• _Aim of the task_:
When you retype the data, keep every line exactly as it appears.

- Opening Delimiter -

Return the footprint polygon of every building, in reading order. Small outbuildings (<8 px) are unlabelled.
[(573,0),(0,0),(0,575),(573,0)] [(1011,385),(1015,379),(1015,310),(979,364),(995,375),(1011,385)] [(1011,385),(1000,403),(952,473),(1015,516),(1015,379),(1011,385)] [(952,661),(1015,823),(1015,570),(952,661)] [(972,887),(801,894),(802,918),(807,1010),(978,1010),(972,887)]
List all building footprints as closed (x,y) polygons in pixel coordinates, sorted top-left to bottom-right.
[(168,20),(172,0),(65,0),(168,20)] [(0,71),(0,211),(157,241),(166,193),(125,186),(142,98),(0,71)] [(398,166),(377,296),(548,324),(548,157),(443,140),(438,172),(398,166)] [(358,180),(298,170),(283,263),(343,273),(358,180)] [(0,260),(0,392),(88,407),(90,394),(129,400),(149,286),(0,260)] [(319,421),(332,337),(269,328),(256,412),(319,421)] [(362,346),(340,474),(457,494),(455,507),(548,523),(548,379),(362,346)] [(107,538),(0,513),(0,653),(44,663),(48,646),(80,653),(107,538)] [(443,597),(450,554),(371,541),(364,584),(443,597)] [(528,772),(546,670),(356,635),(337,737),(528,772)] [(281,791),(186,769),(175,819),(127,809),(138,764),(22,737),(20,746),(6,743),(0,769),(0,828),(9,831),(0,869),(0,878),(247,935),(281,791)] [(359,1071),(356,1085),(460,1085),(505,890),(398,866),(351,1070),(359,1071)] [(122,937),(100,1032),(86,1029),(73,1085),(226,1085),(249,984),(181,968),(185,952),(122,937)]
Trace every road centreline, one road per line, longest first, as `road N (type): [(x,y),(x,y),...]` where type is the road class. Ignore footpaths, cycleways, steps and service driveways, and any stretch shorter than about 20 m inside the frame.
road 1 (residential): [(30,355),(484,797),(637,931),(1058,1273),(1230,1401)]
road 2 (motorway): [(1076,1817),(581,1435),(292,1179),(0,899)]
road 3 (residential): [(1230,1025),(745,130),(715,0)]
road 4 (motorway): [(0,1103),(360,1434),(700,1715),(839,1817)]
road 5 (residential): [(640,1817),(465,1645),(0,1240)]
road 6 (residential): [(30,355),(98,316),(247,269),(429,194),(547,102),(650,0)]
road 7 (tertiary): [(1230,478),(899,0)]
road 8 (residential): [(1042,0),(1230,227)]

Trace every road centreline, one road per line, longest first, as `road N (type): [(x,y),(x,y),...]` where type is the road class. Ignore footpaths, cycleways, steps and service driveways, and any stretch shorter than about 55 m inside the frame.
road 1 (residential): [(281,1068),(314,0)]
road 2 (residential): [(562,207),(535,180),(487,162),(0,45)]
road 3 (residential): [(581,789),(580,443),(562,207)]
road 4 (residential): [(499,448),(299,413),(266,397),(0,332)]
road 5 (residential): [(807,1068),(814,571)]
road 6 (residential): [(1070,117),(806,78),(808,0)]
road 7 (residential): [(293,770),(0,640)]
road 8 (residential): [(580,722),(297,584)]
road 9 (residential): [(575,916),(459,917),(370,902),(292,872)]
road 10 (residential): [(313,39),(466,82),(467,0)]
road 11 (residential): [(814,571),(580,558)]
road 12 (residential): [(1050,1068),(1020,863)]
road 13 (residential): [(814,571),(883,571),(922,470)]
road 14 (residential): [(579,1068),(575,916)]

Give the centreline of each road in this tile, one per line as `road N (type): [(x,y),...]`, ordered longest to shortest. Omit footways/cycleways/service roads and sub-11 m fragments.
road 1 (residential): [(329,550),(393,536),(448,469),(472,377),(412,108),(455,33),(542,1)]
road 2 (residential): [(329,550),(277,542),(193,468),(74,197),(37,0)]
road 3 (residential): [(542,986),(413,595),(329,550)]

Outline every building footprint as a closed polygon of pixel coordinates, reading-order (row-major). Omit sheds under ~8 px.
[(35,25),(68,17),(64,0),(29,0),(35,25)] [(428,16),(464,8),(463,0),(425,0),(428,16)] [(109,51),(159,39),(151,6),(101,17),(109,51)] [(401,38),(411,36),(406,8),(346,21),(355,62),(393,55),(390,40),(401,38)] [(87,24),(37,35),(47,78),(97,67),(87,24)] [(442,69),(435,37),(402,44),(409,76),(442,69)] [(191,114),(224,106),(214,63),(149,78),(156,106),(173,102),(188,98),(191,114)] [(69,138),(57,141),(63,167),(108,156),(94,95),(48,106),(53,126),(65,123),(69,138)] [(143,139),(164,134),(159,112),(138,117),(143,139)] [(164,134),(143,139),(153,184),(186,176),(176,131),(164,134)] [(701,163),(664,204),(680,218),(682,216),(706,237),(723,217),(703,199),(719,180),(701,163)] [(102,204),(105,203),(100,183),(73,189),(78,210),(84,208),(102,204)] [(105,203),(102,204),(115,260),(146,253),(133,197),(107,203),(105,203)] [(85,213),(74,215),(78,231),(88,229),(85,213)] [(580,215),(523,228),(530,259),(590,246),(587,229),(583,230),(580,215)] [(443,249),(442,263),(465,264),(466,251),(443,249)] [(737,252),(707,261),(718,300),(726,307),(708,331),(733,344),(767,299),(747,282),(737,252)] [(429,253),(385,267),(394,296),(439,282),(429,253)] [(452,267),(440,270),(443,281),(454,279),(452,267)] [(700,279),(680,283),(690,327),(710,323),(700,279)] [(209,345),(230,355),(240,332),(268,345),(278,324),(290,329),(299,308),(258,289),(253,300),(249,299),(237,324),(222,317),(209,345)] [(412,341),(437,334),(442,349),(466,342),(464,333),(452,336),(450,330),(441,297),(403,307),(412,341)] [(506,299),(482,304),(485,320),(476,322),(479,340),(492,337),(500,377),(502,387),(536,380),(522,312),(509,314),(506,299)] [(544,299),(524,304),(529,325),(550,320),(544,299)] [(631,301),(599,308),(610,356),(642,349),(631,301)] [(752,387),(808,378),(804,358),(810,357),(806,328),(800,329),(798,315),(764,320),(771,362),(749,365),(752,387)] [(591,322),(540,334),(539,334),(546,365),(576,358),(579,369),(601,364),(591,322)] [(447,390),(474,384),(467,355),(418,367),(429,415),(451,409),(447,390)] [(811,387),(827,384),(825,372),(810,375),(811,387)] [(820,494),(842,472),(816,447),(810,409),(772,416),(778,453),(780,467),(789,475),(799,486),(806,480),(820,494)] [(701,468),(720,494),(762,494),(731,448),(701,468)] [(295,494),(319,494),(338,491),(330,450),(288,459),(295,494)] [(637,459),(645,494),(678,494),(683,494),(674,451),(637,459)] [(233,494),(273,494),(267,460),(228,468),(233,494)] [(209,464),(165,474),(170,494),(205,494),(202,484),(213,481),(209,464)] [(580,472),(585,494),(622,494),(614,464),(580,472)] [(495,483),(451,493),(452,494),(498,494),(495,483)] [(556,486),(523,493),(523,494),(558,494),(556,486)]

- Closing Delimiter -

• _The completed task_:
Return the footprint polygon of every building, in reading order. Small outbuildings (<8 px) are unlabelled.
[(573,0),(0,0),(0,575),(573,0)] [(1011,385),(1015,379),(1015,310),(979,364),(995,375),(1011,385)] [(1011,385),(1000,403),(952,473),(1015,516),(1015,379),(1011,385)] [(952,661),(1015,823),(1015,570),(952,661)] [(972,887),(801,894),(802,918),(807,1010),(978,1010),(972,887)]
List all building footprints as closed (x,y) polygons in pixel coordinates, sorted top-left to bottom-right.
[(168,20),(172,0),(65,0),(168,20)] [(0,71),(0,211),(157,241),(166,193),(125,186),(142,98),(0,71)] [(398,166),(377,296),(548,324),(548,157),(443,140),(438,172),(398,166)] [(358,180),(298,170),(283,263),(343,273),(358,180)] [(0,260),(0,392),(88,407),(90,394),(129,400),(149,286),(0,260)] [(319,421),(332,337),(269,328),(256,412),(319,421)] [(362,346),(340,474),(457,494),(455,507),(548,523),(548,379),(362,346)] [(107,538),(0,513),(0,653),(44,663),(48,646),(80,653),(107,538)] [(443,597),(450,554),(371,541),(364,584),(443,597)] [(528,772),(546,670),(356,635),(337,737),(528,772)] [(281,791),(186,769),(175,819),(127,809),(138,764),(22,737),(20,746),(6,743),(0,769),(0,828),(9,831),(0,869),(0,878),(247,935),(281,791)] [(359,1071),(356,1085),(460,1085),(505,890),(398,866),(351,1070),(359,1071)] [(122,937),(100,1032),(86,1029),(73,1085),(226,1085),(249,984),(181,968),(185,952),(122,937)]
Trace every road centreline, one road per line, longest first, as `road N (type): [(x,y),(x,y),...]` where type is the road class. Ignore footpaths, cycleways, steps and service driveways, and any stretch shorter than about 20 m inside the frame.
road 1 (residential): [(30,355),(484,797),(637,931),(1058,1273),(1230,1401)]
road 2 (motorway): [(1076,1817),(581,1435),(292,1179),(0,899)]
road 3 (residential): [(1230,1025),(745,130),(715,0)]
road 4 (motorway): [(0,1103),(360,1434),(700,1715),(839,1817)]
road 5 (residential): [(640,1817),(465,1645),(0,1240)]
road 6 (residential): [(30,355),(98,316),(247,269),(429,194),(547,102),(650,0)]
road 7 (tertiary): [(1230,478),(899,0)]
road 8 (residential): [(1042,0),(1230,227)]

Trace every road centreline, one road per line, longest first, as `road N (type): [(x,y),(x,y),...]` where type is the road class. Ignore footpaths, cycleways, steps and service driveways, and any stretch shorter than about 55 m inside the frame.
road 1 (residential): [(281,1068),(314,0)]
road 2 (residential): [(562,207),(535,180),(487,162),(0,45)]
road 3 (residential): [(581,789),(580,443),(562,207)]
road 4 (residential): [(499,448),(299,413),(266,397),(0,332)]
road 5 (residential): [(807,1068),(814,571)]
road 6 (residential): [(1070,117),(806,78),(808,0)]
road 7 (residential): [(293,770),(0,640)]
road 8 (residential): [(580,722),(297,584)]
road 9 (residential): [(575,916),(459,917),(370,902),(292,872)]
road 10 (residential): [(313,39),(466,82),(467,0)]
road 11 (residential): [(814,571),(580,558)]
road 12 (residential): [(1050,1068),(1020,863)]
road 13 (residential): [(814,571),(883,571),(922,470)]
road 14 (residential): [(579,1068),(575,916)]

Give the centreline of each road in this tile, one per line as `road N (type): [(x,y),...]`, ordered longest to shortest. Omit footways/cycleways/service roads and sub-11 m fragments.
road 1 (residential): [(329,550),(393,536),(448,469),(472,377),(412,108),(455,33),(542,1)]
road 2 (residential): [(329,550),(277,542),(193,468),(74,197),(37,0)]
road 3 (residential): [(542,986),(413,595),(329,550)]

Outline every building footprint as a closed polygon of pixel coordinates, reading-order (row-major). Omit sheds under ~8 px.
[(35,25),(68,17),(64,0),(29,0),(35,25)] [(428,16),(464,8),(463,0),(425,0),(428,16)] [(109,51),(159,39),(151,6),(101,17),(109,51)] [(401,38),(411,36),(406,8),(346,21),(355,62),(393,55),(390,40),(401,38)] [(87,24),(37,35),(47,78),(97,67),(87,24)] [(442,69),(435,37),(402,44),(409,76),(442,69)] [(191,114),(224,106),(214,63),(149,78),(156,106),(173,102),(188,98),(191,114)] [(69,138),(57,141),(63,167),(108,156),(94,95),(48,106),(53,126),(65,123),(69,138)] [(143,139),(164,134),(159,112),(138,117),(143,139)] [(164,134),(143,139),(153,184),(186,176),(176,131),(164,134)] [(701,163),(664,204),(680,218),(682,216),(706,237),(723,217),(703,199),(719,180),(701,163)] [(102,204),(105,203),(100,183),(73,189),(78,210),(84,208),(102,204)] [(105,203),(102,204),(115,260),(146,253),(133,197),(107,203),(105,203)] [(85,213),(74,215),(78,231),(88,229),(85,213)] [(580,215),(523,228),(530,259),(590,246),(587,229),(583,230),(580,215)] [(443,249),(442,263),(465,264),(466,251),(443,249)] [(737,252),(707,261),(718,300),(726,307),(708,331),(733,344),(767,299),(747,282),(737,252)] [(429,253),(385,267),(394,296),(439,282),(429,253)] [(452,267),(440,270),(443,281),(454,279),(452,267)] [(700,279),(680,283),(690,327),(710,323),(700,279)] [(209,345),(230,355),(240,332),(268,345),(278,324),(290,329),(299,308),(258,289),(253,300),(249,299),(237,324),(222,317),(209,345)] [(412,341),(437,334),(442,349),(466,342),(464,333),(452,336),(450,330),(441,297),(403,307),(412,341)] [(506,299),(482,304),(485,320),(476,322),(479,340),(492,337),(500,377),(502,387),(536,380),(522,312),(509,314),(506,299)] [(544,299),(524,304),(529,325),(550,320),(544,299)] [(631,301),(599,308),(610,356),(642,349),(631,301)] [(752,387),(808,378),(804,358),(810,357),(806,328),(800,329),(798,315),(764,320),(771,362),(749,365),(752,387)] [(591,322),(540,334),(539,334),(546,365),(576,358),(579,369),(601,364),(591,322)] [(447,390),(474,384),(467,355),(418,367),(429,415),(451,409),(447,390)] [(811,387),(827,384),(825,372),(810,375),(811,387)] [(820,494),(842,472),(816,447),(810,409),(772,416),(778,453),(780,467),(789,475),(799,486),(806,480),(820,494)] [(701,468),(720,494),(762,494),(731,448),(701,468)] [(295,494),(319,494),(338,491),(330,450),(288,459),(295,494)] [(637,459),(645,494),(678,494),(683,494),(674,451),(637,459)] [(233,494),(273,494),(267,460),(228,468),(233,494)] [(209,464),(165,474),(170,494),(205,494),(202,484),(213,481),(209,464)] [(580,472),(585,494),(622,494),(614,464),(580,472)] [(495,483),(451,493),(452,494),(498,494),(495,483)] [(556,486),(523,493),(523,494),(558,494),(556,486)]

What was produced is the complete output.